*** Opening of Data extracts ***
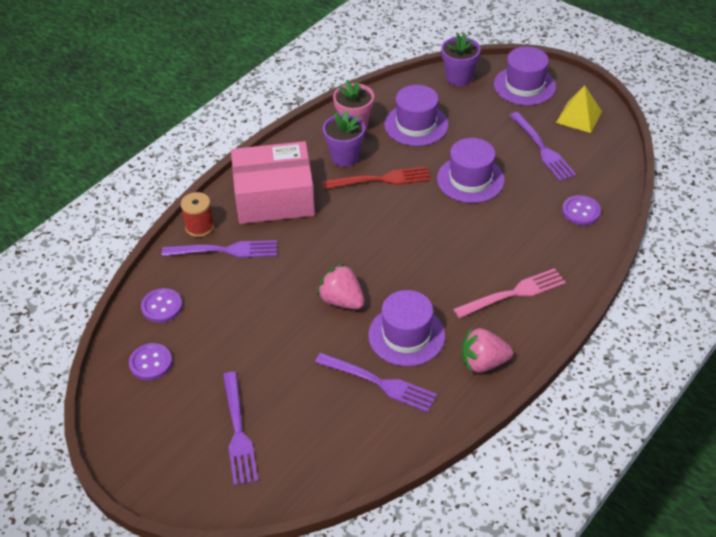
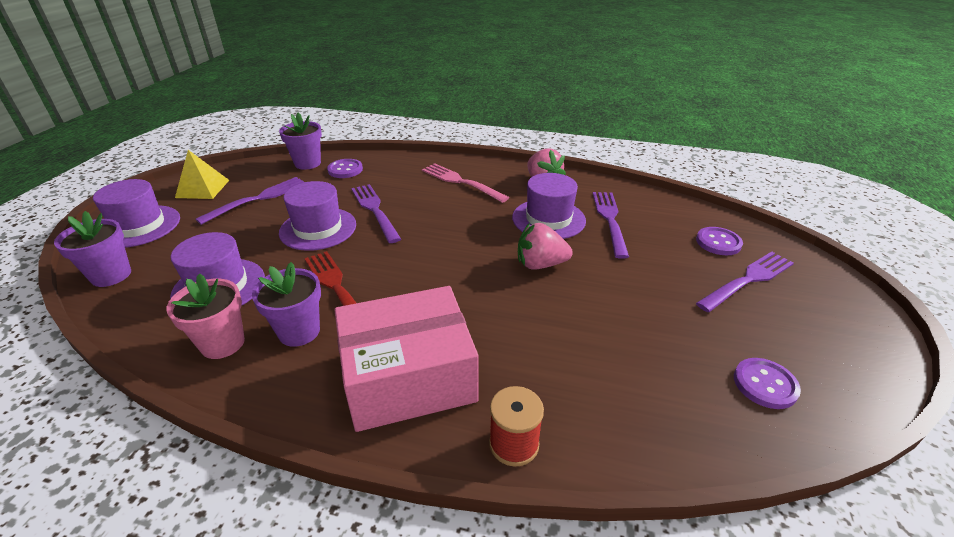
camera: 115 degrees left, 10 degrees down
(162, 306) = (683, 417): purple button -> purple button (718, 242)
(225, 250) = (539, 390): purple fork -> purple fork (375, 210)
(274, 197) = (408, 376): pink box -> pink box turned 75 degrees counterclockwise
(342, 301) = (540, 264): pink strawberry -> pink strawberry turned 75 degrees clockwise
(608, 186) = (307, 163): none -> purple flower pot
*** Close of Data extracts ***
▶ Problem requirements: The copy should match each line above exactly and contain no images.

▶ Your response:
camera: 115 degrees left, 10 degrees down
(162, 306) = (683, 417): purple button -> purple button (718, 242)
(225, 250) = (539, 390): purple fork -> purple fork (375, 210)
(274, 197) = (408, 376): pink box -> pink box turned 75 degrees counterclockwise
(342, 301) = (540, 264): pink strawberry -> pink strawberry turned 75 degrees clockwise
(608, 186) = (307, 163): none -> purple flower pot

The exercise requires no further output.